**Your instructions:**
The records are to be copied from the line that contains "none -> blue brick J4:K6 level 1" through their last line, word for word, with every picture left out.

======

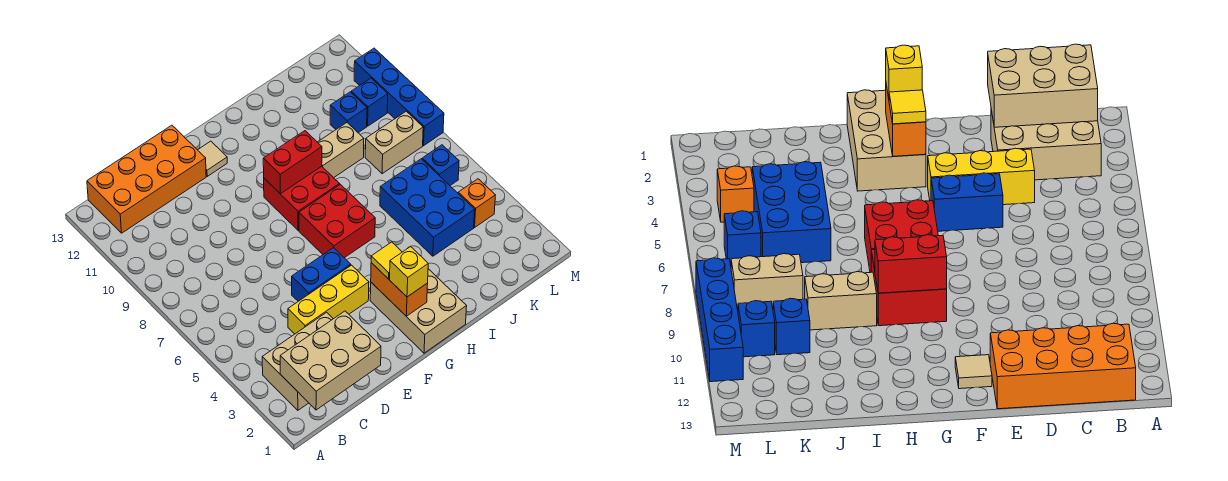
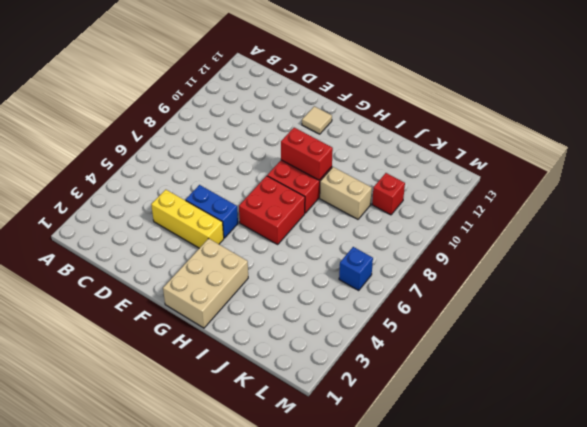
red brick K10 level 1 -> blue brick K10 level 1
none -> tan brick B2:D3 level 1
none -> orange brick B12:E13 level 1
none -> blue brick J4:K6 level 1

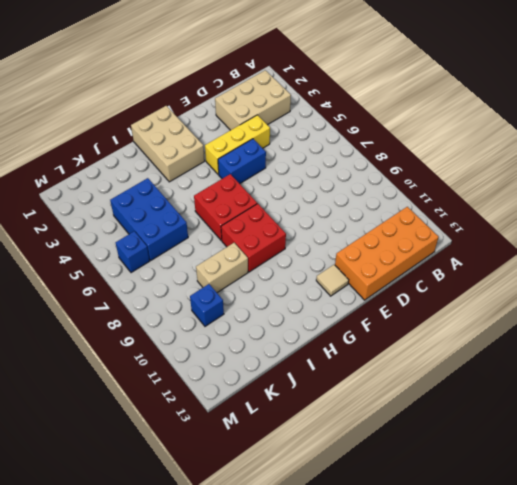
none -> tan brick K8:L8 level 1
none -> orange brick L4 level 1
none -> blue brick L10 level 1

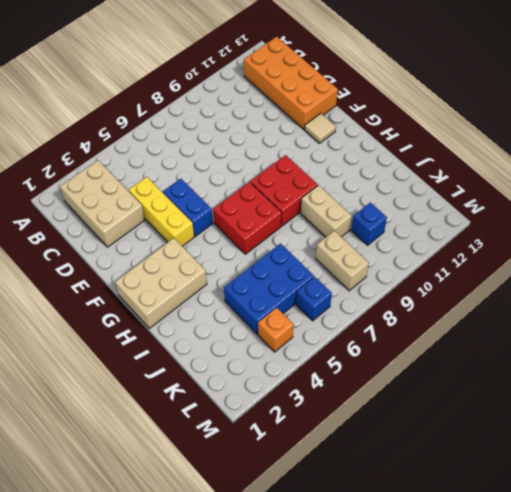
none -> blue brick L10 level 1
none -> blue brick M8:M11 level 1
none -> tan brick B1:D2 level 2

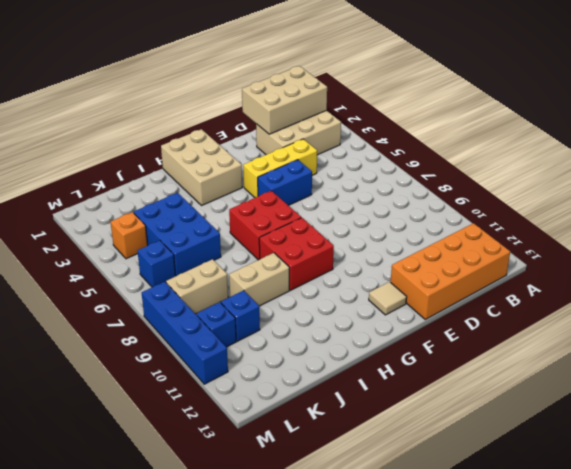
none -> orange brick G2:G3 level 2
none -> red brick G9:H9 level 2
none -> yellow brick G2 level 3

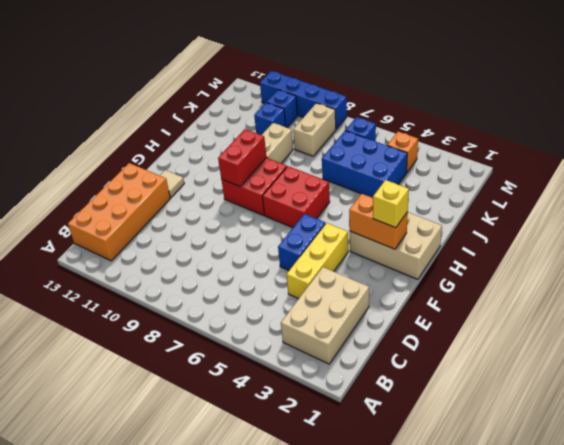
none -> tan brick B1:D2 level 2
none -> yellow tile G3 level 3

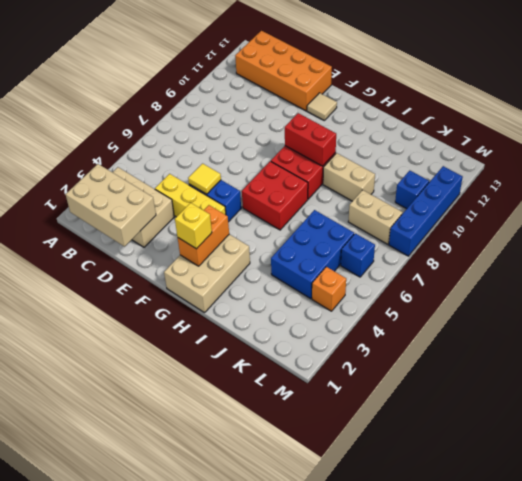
yellow tile E5 level 2 -> yellow tile G3 level 3
none -> blue brick K10 level 1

======

**Exercise response:**
none -> blue brick J4:K6 level 1

none -> tan brick K8:L8 level 1
none -> orange brick L4 level 1
none -> blue brick L10 level 1

none -> blue brick L10 level 1
none -> blue brick M8:M11 level 1
none -> tan brick B1:D2 level 2

none -> orange brick G2:G3 level 2
none -> red brick G9:H9 level 2
none -> yellow brick G2 level 3

none -> tan brick B1:D2 level 2
none -> yellow tile G3 level 3

yellow tile E5 level 2 -> yellow tile G3 level 3
none -> blue brick K10 level 1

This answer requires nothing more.